◆ Required work
The only thing to report is how many lines of the data contain the word "screwdriver".

◆ Source records
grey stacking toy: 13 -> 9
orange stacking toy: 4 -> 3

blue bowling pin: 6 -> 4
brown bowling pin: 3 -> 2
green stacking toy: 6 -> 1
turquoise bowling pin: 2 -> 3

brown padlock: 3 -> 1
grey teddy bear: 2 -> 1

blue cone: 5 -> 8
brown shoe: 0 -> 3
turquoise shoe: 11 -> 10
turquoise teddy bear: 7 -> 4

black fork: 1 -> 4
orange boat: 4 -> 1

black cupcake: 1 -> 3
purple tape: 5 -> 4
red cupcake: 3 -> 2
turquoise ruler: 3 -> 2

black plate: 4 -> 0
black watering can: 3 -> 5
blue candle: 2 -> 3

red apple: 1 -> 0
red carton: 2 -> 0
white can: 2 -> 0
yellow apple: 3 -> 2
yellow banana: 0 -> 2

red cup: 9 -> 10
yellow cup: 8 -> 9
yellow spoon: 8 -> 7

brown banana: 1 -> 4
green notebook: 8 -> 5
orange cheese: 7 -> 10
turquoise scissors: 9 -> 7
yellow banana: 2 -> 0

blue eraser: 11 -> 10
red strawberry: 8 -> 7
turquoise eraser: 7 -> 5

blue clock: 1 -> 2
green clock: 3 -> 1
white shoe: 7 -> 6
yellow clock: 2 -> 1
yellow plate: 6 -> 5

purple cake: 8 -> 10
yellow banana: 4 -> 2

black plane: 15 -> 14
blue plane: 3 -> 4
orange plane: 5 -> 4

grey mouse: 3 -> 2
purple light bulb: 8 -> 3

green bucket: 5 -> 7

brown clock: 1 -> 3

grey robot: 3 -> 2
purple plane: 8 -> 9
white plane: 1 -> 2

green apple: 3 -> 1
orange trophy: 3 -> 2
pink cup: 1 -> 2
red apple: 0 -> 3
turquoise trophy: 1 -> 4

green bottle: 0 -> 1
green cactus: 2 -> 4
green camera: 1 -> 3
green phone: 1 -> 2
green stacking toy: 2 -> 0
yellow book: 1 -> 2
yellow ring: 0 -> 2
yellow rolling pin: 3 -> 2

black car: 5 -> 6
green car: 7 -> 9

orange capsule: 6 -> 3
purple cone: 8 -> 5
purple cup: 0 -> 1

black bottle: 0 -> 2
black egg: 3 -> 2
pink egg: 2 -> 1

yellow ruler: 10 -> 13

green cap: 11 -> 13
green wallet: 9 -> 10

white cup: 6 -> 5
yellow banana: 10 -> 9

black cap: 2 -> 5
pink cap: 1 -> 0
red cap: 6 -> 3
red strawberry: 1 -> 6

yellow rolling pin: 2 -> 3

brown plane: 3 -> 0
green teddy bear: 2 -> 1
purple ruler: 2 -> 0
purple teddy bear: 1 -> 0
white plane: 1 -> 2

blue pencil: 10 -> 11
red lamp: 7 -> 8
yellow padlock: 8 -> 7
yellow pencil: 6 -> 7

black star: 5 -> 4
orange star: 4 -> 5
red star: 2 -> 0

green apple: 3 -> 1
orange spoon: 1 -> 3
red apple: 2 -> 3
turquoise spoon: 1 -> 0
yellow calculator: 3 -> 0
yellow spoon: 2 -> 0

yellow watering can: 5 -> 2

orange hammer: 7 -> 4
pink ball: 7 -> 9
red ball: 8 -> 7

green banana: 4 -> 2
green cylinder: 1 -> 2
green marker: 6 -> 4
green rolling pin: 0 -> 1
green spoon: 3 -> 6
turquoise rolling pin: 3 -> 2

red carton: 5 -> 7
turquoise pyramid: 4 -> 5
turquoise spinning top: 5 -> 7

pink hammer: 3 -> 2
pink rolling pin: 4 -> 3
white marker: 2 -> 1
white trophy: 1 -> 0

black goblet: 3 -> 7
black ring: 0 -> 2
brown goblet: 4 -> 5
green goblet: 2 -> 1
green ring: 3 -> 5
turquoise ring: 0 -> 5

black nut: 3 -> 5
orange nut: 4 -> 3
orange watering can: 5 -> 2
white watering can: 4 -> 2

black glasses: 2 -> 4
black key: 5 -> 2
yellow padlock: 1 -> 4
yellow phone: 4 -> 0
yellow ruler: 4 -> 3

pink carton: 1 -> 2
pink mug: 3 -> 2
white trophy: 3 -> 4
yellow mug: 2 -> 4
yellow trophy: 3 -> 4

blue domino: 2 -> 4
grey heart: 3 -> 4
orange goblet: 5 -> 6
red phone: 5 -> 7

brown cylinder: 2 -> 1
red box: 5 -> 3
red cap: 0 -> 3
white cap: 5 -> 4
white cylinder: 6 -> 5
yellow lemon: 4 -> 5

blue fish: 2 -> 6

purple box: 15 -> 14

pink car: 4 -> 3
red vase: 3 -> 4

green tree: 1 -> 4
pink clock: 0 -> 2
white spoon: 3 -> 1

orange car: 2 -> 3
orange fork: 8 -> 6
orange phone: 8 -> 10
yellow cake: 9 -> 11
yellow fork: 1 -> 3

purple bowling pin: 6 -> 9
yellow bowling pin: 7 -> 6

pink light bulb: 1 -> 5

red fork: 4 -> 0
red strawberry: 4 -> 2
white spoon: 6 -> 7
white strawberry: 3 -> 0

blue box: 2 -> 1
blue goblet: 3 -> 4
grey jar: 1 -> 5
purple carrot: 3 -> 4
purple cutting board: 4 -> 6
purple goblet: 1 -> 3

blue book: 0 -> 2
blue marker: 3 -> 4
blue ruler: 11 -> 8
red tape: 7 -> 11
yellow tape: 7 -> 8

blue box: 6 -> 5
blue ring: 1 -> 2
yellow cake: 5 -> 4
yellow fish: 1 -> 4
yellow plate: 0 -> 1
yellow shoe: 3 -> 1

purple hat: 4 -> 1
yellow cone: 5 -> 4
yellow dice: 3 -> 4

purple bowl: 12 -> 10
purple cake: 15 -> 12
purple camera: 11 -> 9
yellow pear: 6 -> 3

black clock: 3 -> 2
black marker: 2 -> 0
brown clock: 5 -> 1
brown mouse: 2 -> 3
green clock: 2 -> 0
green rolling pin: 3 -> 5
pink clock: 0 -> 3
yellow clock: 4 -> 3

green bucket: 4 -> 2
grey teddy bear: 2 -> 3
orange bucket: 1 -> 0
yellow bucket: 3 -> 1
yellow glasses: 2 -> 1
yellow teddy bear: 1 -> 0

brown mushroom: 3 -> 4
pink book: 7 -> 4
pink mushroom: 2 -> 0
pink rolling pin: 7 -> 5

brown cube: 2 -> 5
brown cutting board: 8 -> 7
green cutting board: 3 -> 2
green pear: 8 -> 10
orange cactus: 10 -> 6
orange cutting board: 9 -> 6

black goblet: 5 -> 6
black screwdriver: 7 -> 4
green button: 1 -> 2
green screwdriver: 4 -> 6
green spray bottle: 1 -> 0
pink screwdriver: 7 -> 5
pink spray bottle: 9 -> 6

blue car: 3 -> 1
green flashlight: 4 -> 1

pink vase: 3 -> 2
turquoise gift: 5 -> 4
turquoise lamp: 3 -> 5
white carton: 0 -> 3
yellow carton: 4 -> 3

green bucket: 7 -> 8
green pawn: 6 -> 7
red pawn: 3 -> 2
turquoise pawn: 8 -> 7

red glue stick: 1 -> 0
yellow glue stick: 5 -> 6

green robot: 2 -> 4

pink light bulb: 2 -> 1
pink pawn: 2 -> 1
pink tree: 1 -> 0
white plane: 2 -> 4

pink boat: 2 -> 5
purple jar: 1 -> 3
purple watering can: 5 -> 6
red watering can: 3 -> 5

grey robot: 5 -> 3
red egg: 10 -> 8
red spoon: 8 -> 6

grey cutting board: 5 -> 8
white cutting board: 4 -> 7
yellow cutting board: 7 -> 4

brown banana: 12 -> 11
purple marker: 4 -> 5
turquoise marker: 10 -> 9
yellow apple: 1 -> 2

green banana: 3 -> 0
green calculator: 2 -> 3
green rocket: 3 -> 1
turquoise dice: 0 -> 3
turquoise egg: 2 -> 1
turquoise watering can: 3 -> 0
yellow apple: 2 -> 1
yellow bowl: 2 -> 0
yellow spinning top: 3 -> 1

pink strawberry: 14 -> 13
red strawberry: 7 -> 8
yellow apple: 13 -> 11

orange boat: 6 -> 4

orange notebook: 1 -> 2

◆ Answer section
3